■ **TASK DESCRIPTION**
Images excluded, repeat each entry below exactly.

■ **STUDY MATERIAL**
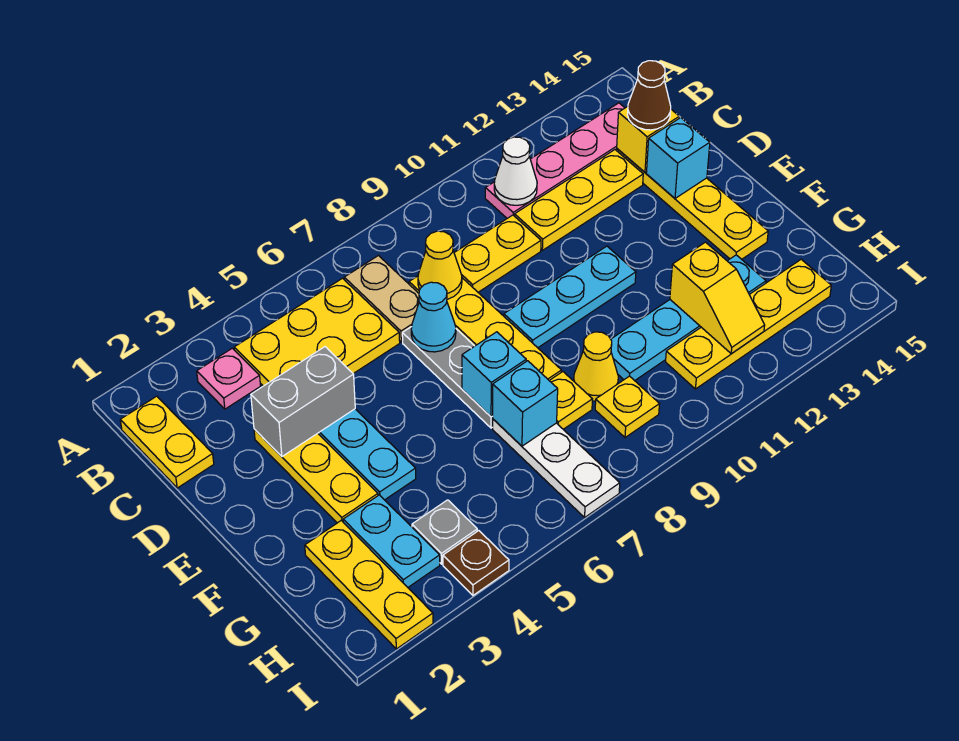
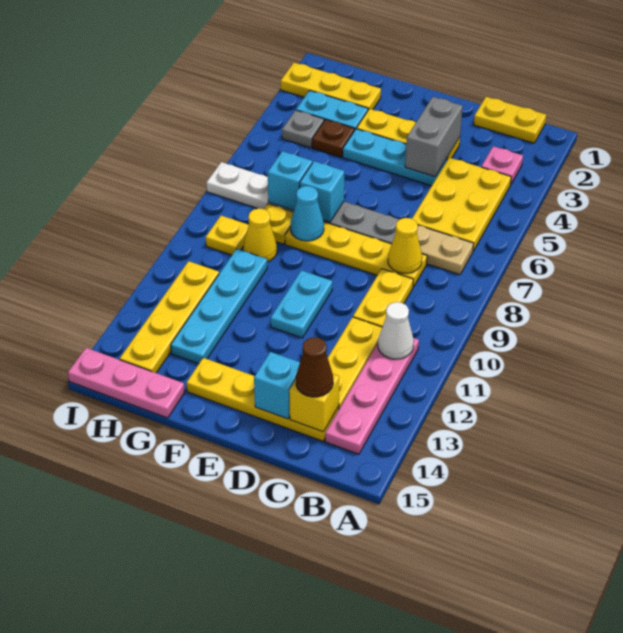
cyan cone D7 level 2 -> cyan cone F8 level 2
cyan plate E9:E11 level 1 -> cyan plate E10:E11 level 1
yellow slope G12:H12 level 2 top G -> none
none -> pink plate G15:I15 level 1
brown plate I4 level 1 -> brown plate G4 level 1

■ **SOLVED PROBLEM**
cyan cone D7 level 2 -> cyan cone F8 level 2
cyan plate E9:E11 level 1 -> cyan plate E10:E11 level 1
yellow slope G12:H12 level 2 top G -> none
none -> pink plate G15:I15 level 1
brown plate I4 level 1 -> brown plate G4 level 1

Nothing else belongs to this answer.